[Exercise instructions] Within this material, how many lines include the word "grey"? Answer with a number and nothing more.

[Available data]
--------

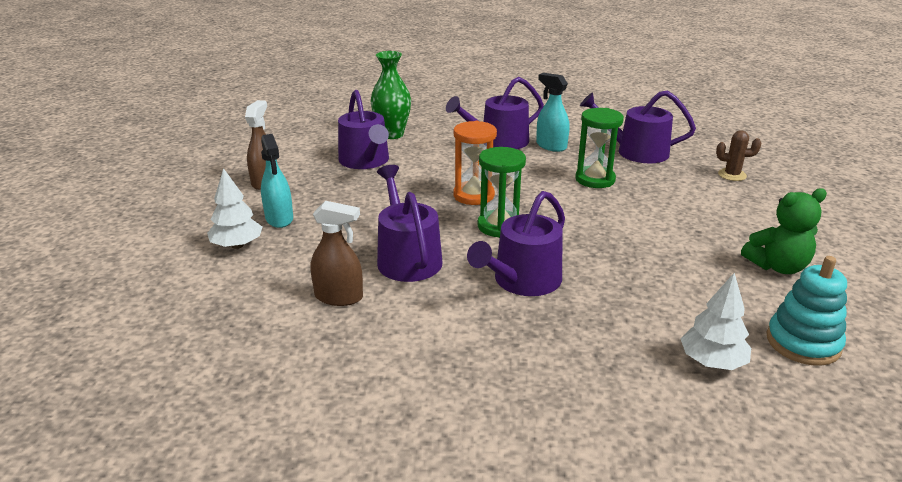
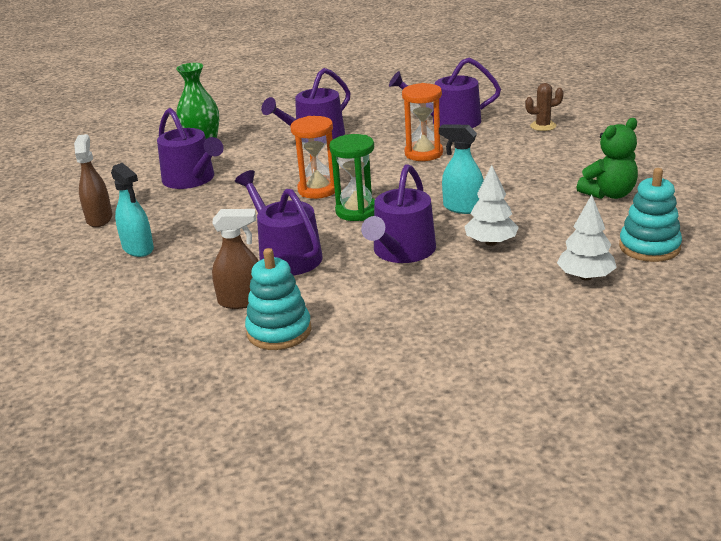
camera: 15 degrees left, 0 degrees up
(237, 245) = (111, 280): white tree -> white tree (491, 242)
(355, 341) = (279, 331): none -> turquoise stacking toy
(551, 146) = (368, 131): turquoise spray bottle -> turquoise spray bottle (462, 207)
(595, 179) = (423, 153): green hourglass -> orange hourglass

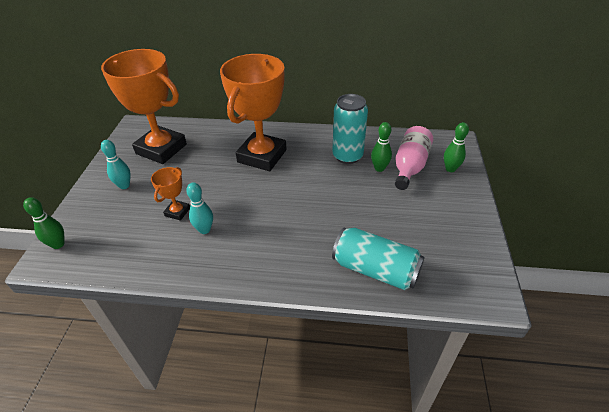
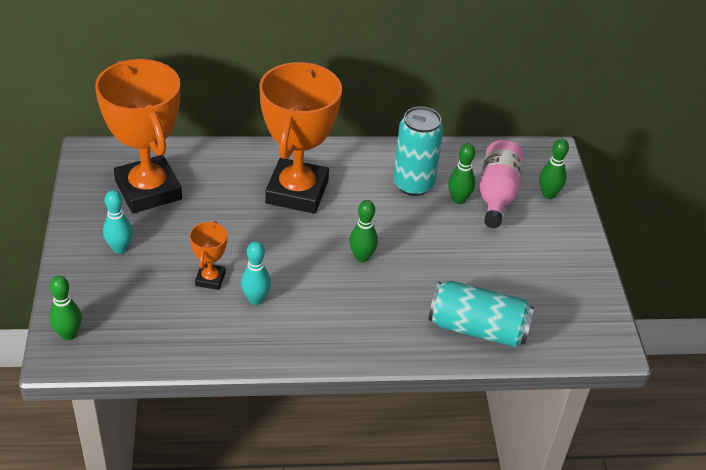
camera: 15 degrees left, 0 degrees up
(161, 149) = (148, 190): orange trophy -> orange trophy turned 45 degrees clockwise
(295, 204) = (362, 257): none -> green bowling pin

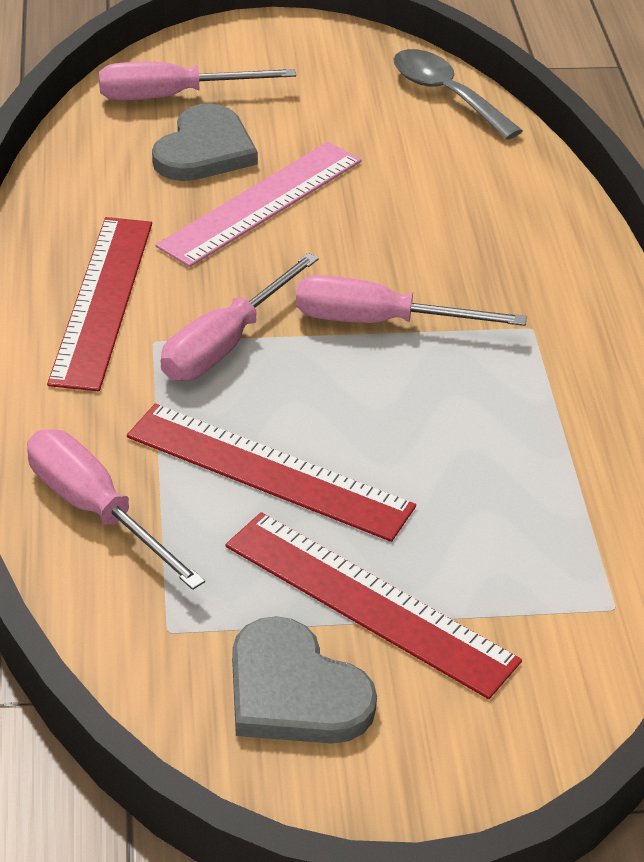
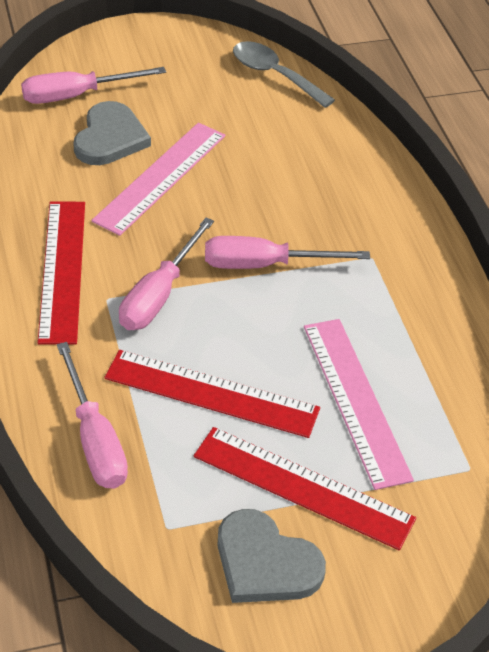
camera: 10 degrees left, 5 degrees up
(95, 510) = (95, 440): pink screwdriver -> pink screwdriver turned 150 degrees counterclockwise
(468, 502) = (355, 400): none -> pink ruler

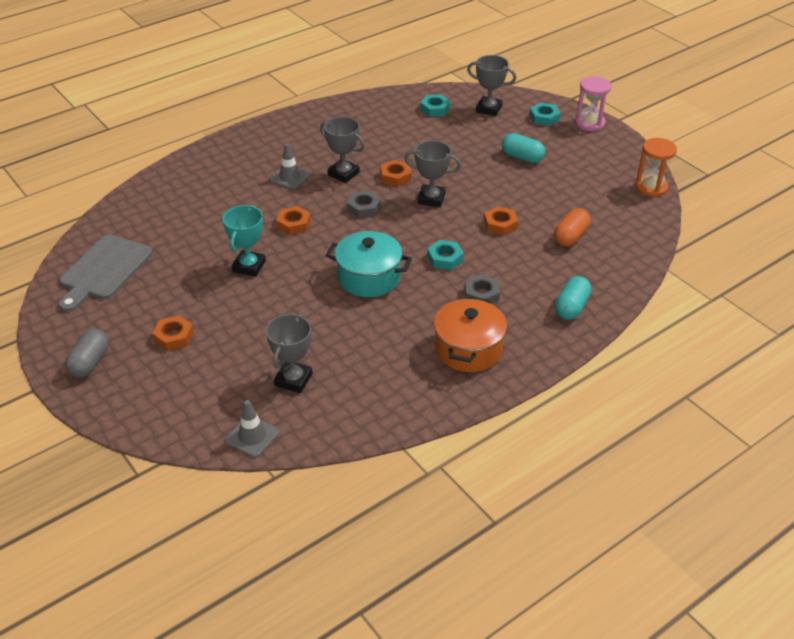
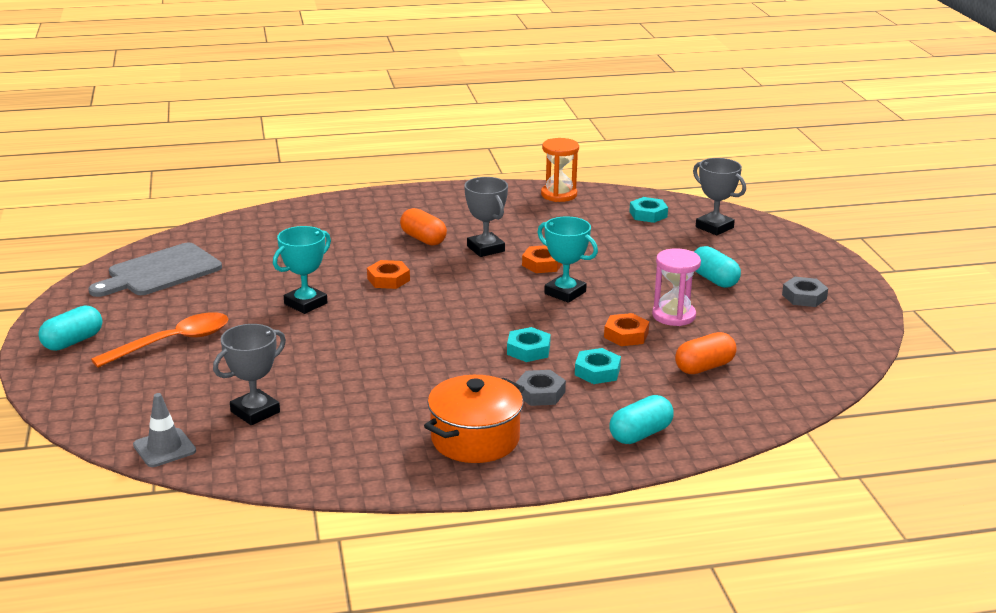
camera: 25 degrees right, 15 degrees down
(90, 362) = (73, 342): grey capsule -> turquoise capsule
(174, 336) = (172, 342): orange nut -> orange spoon
(289, 177) = (423, 239): grey traffic cone -> orange capsule
(364, 208) = (479, 283): grey nut -> grey nut (804, 297)
(369, 277) = (424, 345): turquoise pot -> none
(431, 199) = (565, 293): grey trophy -> turquoise trophy
(544, 118) = (778, 249): turquoise nut -> turquoise nut (597, 371)
(589, 123) = (833, 266): pink hourglass -> pink hourglass (673, 315)
(651, 187) = (859, 345): orange hourglass -> orange hourglass (559, 195)

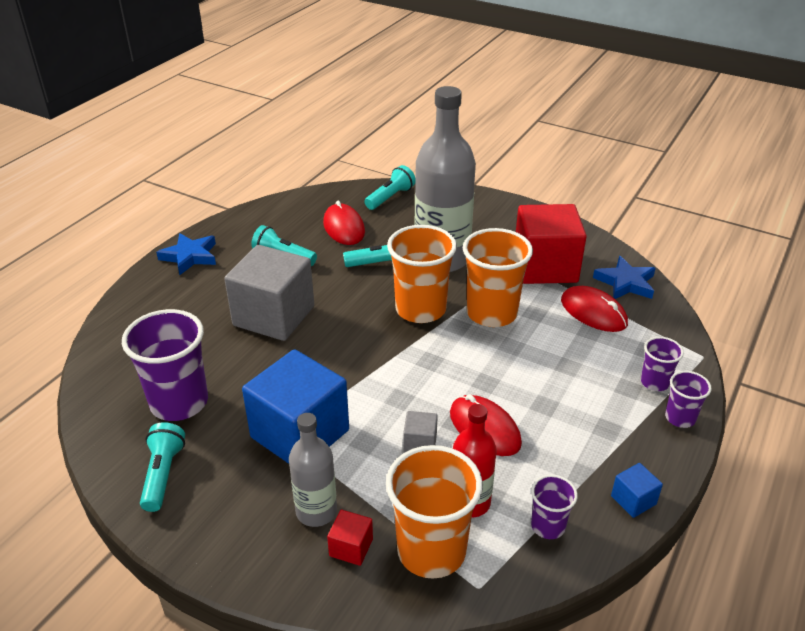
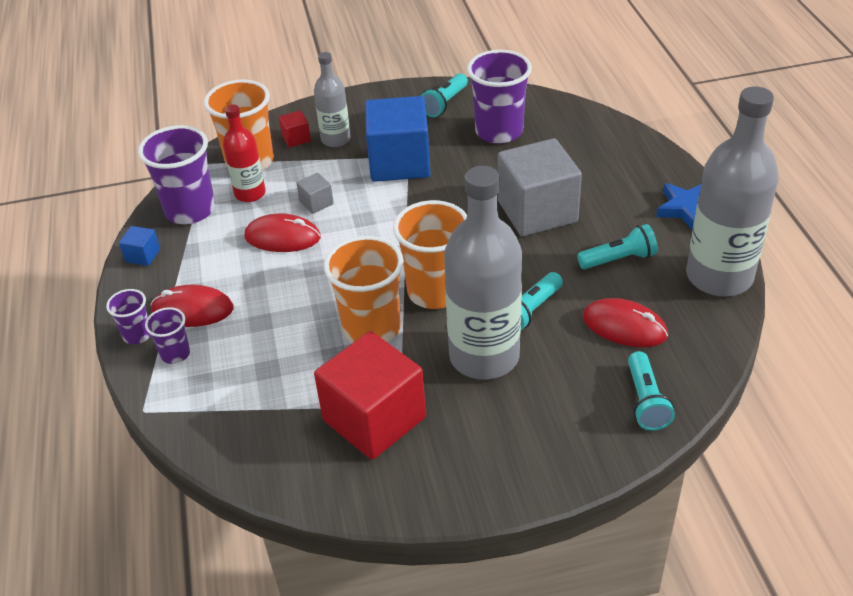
camera: 140 degrees right, 5 degrees up
(163, 474) = (444, 104): turquoise flashlight -> turquoise flashlight turned 75 degrees clockwise
(252, 218) = (719, 276): none -> grey bottle
(548, 526) = (190, 210): purple cup -> purple cup, size x1.96
(593, 312) = (279, 393): red mouse -> red mouse (192, 310)
(625, 283) = (273, 456): blue star -> none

--------

[Result of the task] 5